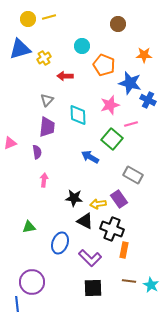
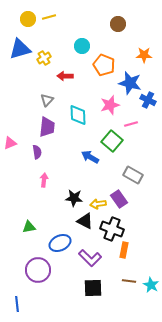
green square: moved 2 px down
blue ellipse: rotated 45 degrees clockwise
purple circle: moved 6 px right, 12 px up
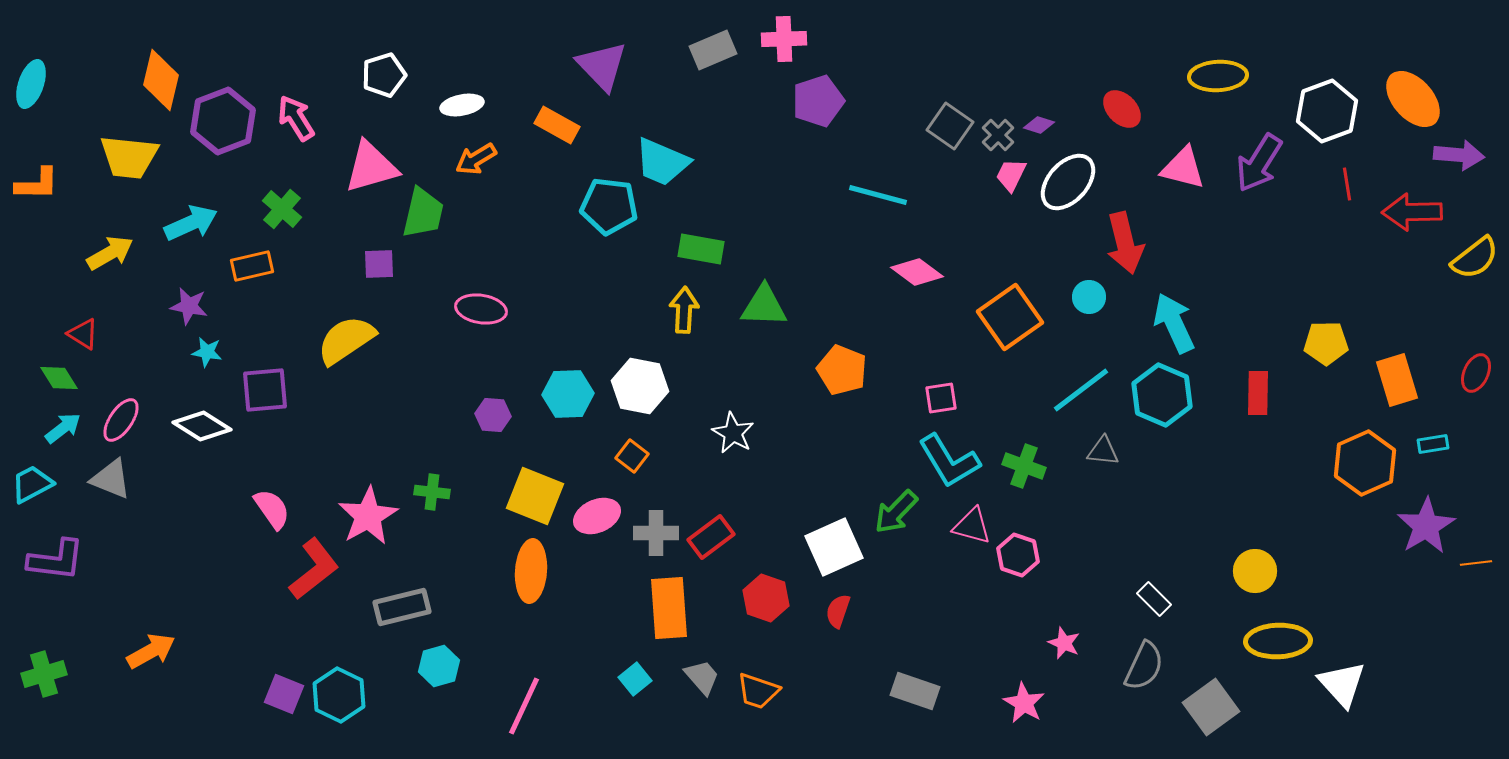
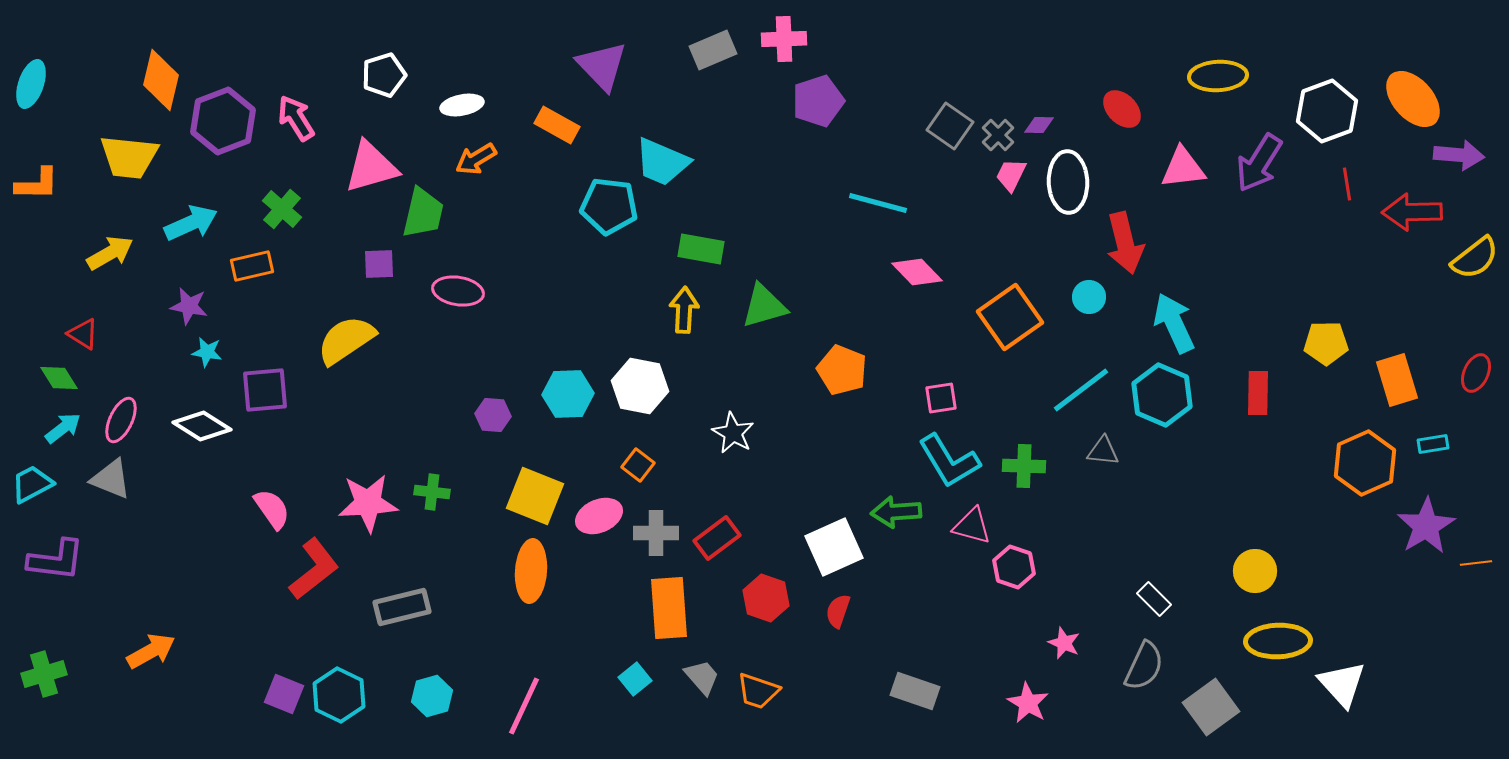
purple diamond at (1039, 125): rotated 16 degrees counterclockwise
pink triangle at (1183, 168): rotated 21 degrees counterclockwise
white ellipse at (1068, 182): rotated 44 degrees counterclockwise
cyan line at (878, 195): moved 8 px down
pink diamond at (917, 272): rotated 9 degrees clockwise
green triangle at (764, 306): rotated 18 degrees counterclockwise
pink ellipse at (481, 309): moved 23 px left, 18 px up
pink ellipse at (121, 420): rotated 9 degrees counterclockwise
orange square at (632, 456): moved 6 px right, 9 px down
green cross at (1024, 466): rotated 18 degrees counterclockwise
green arrow at (896, 512): rotated 42 degrees clockwise
pink star at (368, 516): moved 13 px up; rotated 26 degrees clockwise
pink ellipse at (597, 516): moved 2 px right
red rectangle at (711, 537): moved 6 px right, 1 px down
pink hexagon at (1018, 555): moved 4 px left, 12 px down
cyan hexagon at (439, 666): moved 7 px left, 30 px down
pink star at (1024, 703): moved 4 px right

|---|

• PROBLEM REQUIREMENTS: Using the records above, give the number of lines in which the word "hexagon" occurs, and nothing else.

• PROBLEM SOLUTION: 2